- Scene image comparisons -
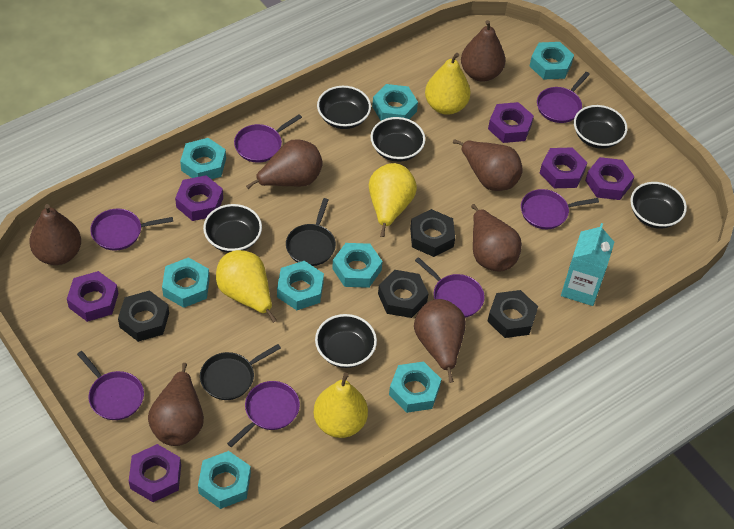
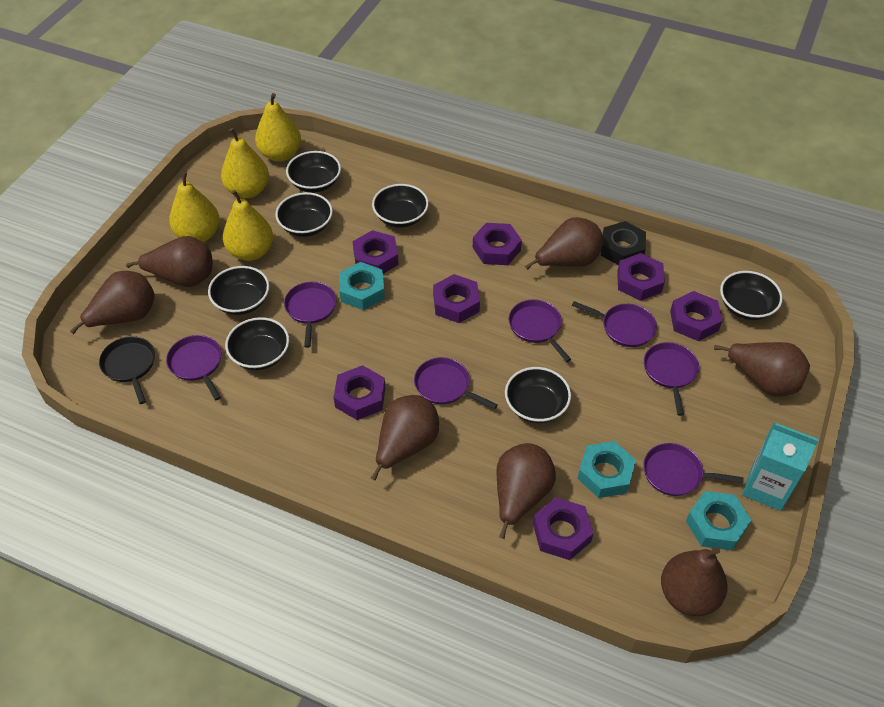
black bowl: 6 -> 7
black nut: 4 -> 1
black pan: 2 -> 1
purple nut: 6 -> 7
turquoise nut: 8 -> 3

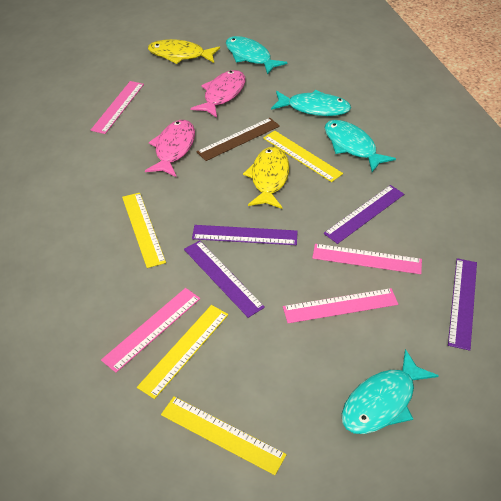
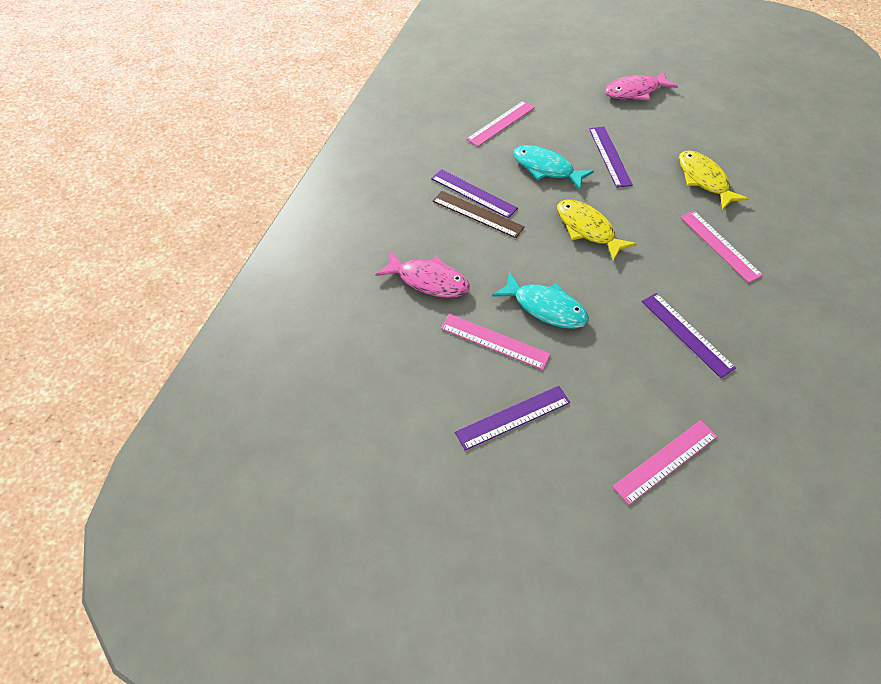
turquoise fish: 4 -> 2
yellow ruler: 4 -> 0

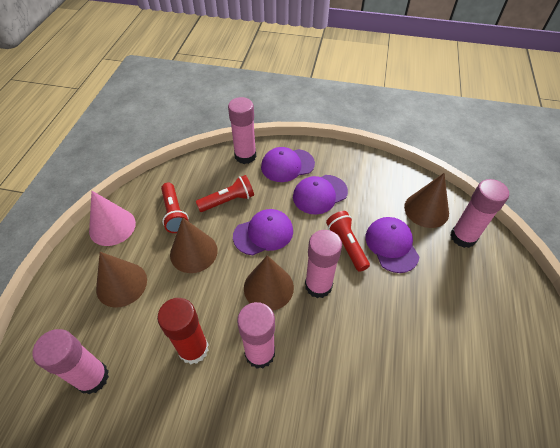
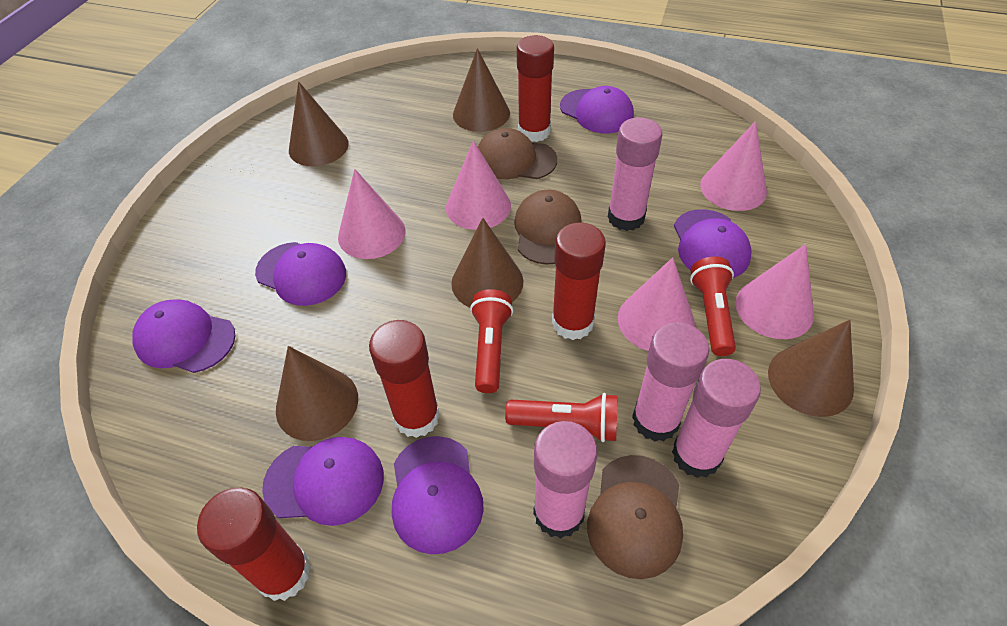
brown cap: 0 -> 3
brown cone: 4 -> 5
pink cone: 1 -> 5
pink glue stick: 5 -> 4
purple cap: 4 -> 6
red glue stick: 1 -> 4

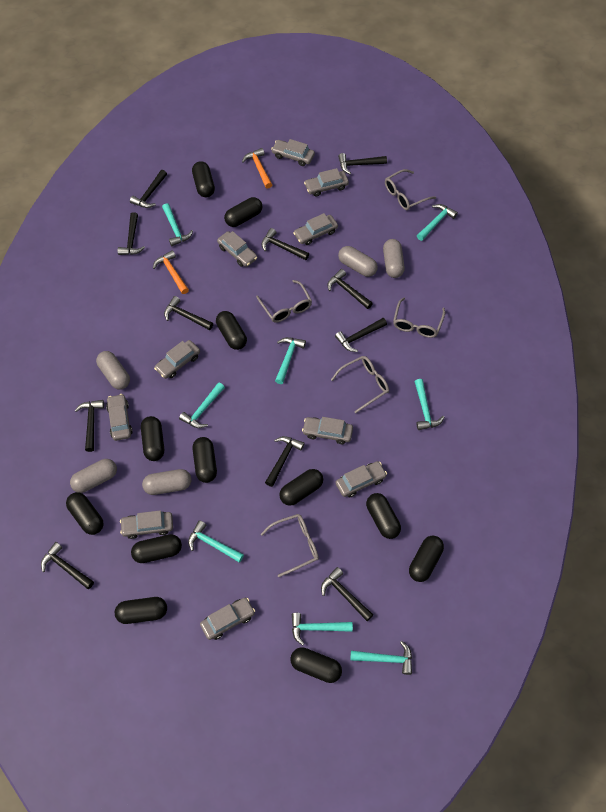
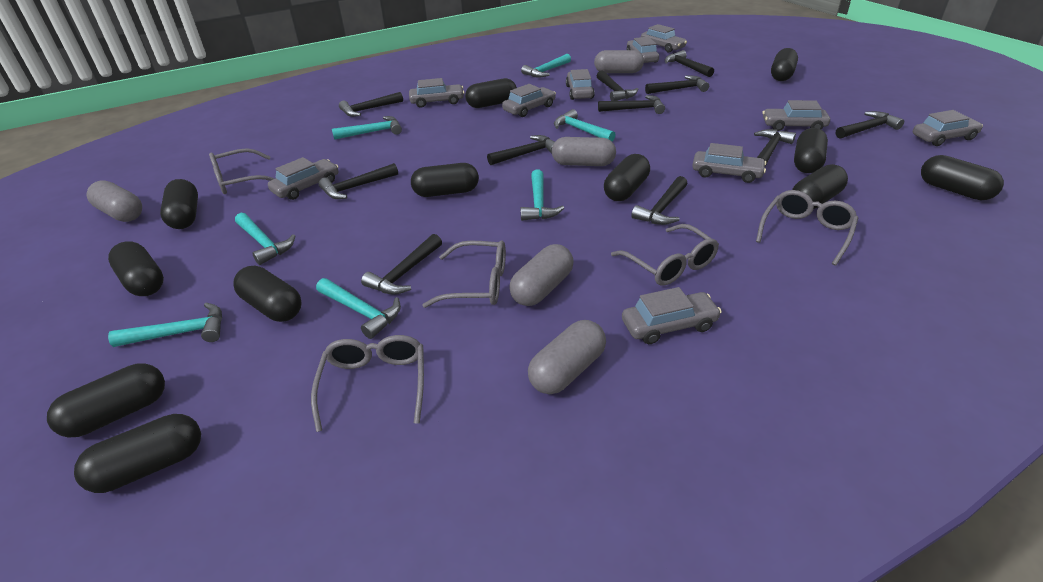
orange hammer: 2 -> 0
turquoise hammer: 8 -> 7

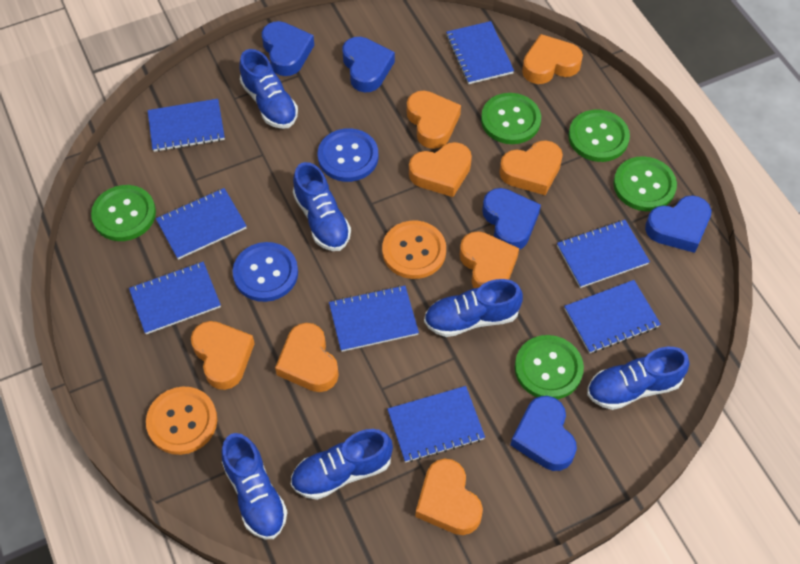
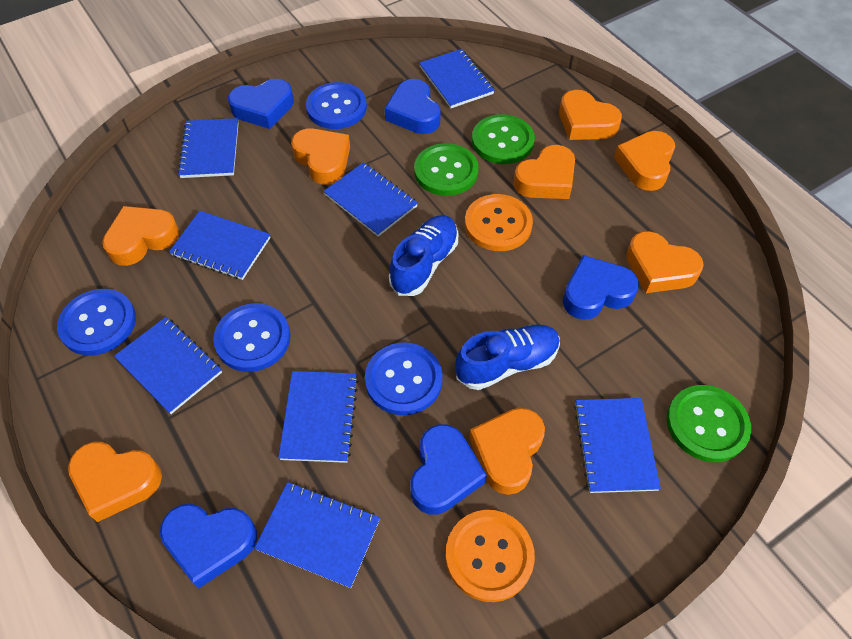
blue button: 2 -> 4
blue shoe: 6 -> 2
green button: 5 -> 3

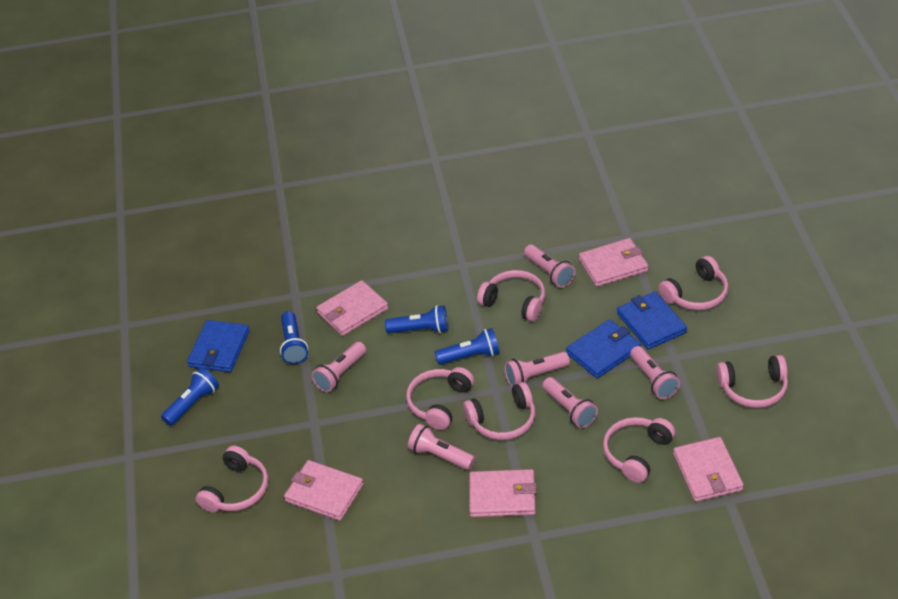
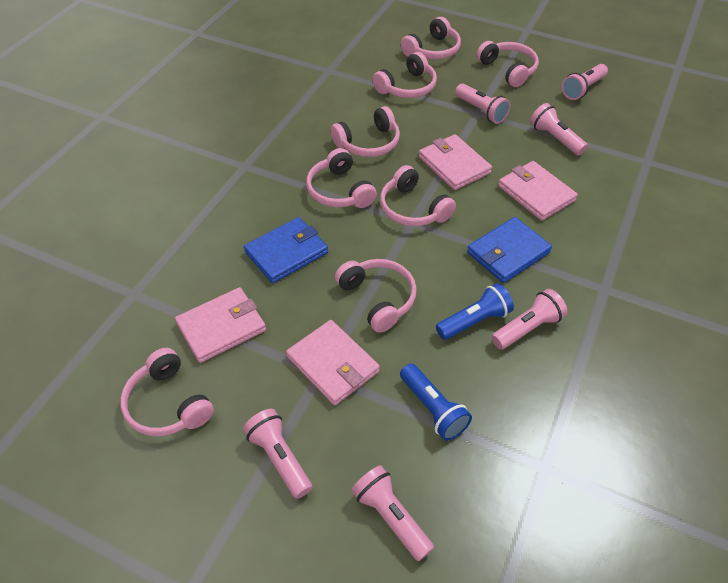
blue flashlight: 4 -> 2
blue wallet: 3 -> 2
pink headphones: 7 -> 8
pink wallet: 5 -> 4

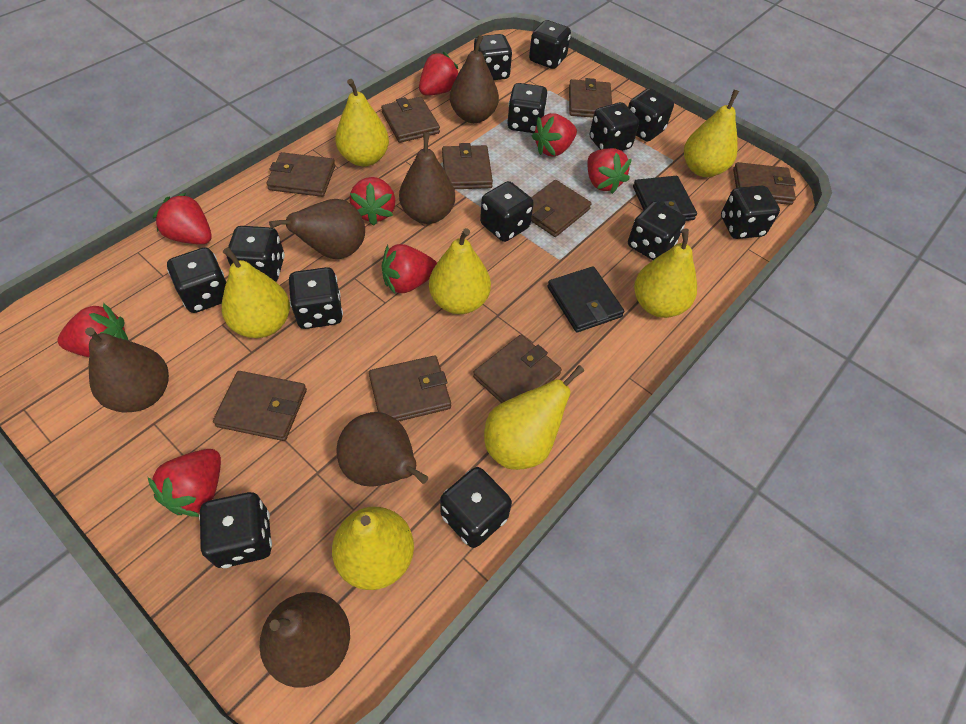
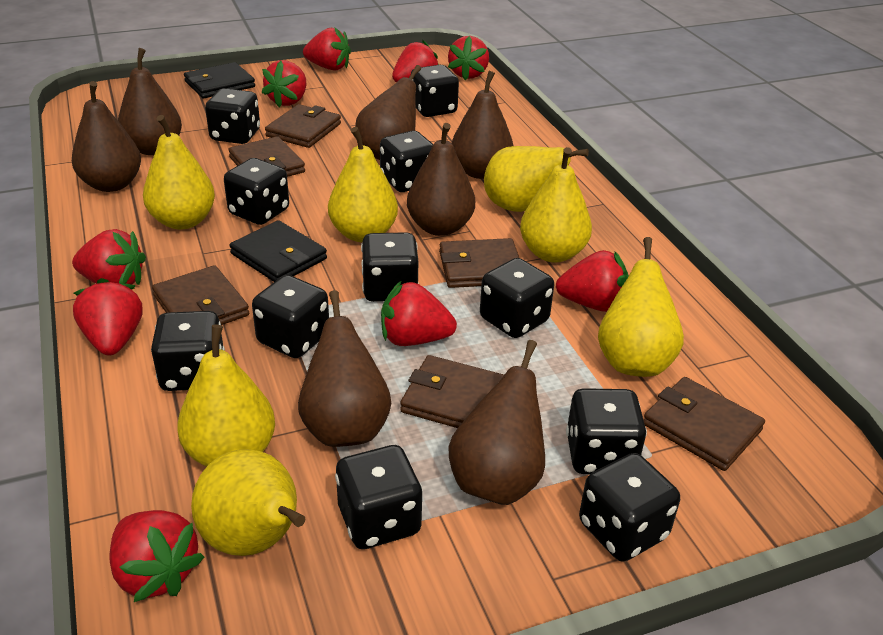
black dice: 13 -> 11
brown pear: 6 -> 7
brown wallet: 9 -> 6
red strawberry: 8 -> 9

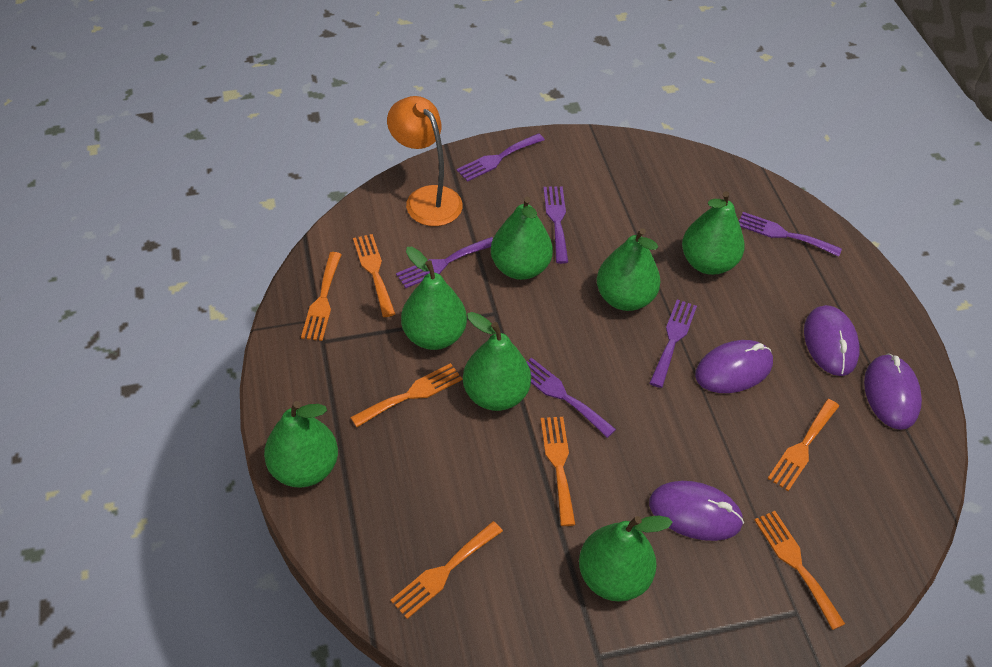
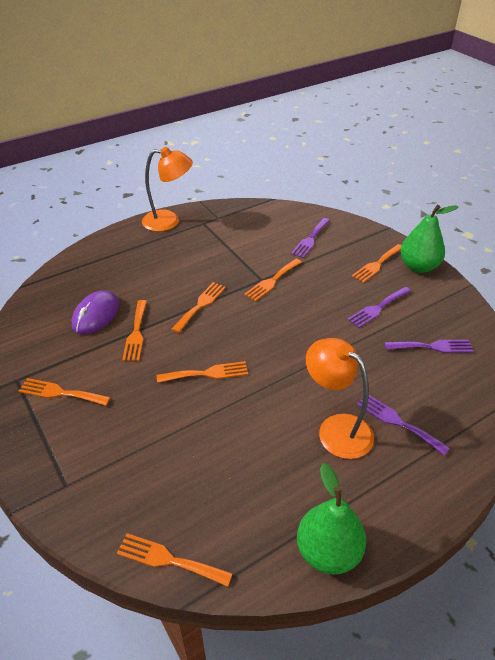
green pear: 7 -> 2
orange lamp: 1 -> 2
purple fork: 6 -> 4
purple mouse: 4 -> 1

- What to do -
Exactly the lines from the one that contains "brown pear: 6 -> 7" to the last line of the data, both included, should be set down, and no pictures should appear among them.

- Solution to the exercise -
brown pear: 6 -> 7
brown wallet: 9 -> 6
red strawberry: 8 -> 9

green pear: 7 -> 2
orange lamp: 1 -> 2
purple fork: 6 -> 4
purple mouse: 4 -> 1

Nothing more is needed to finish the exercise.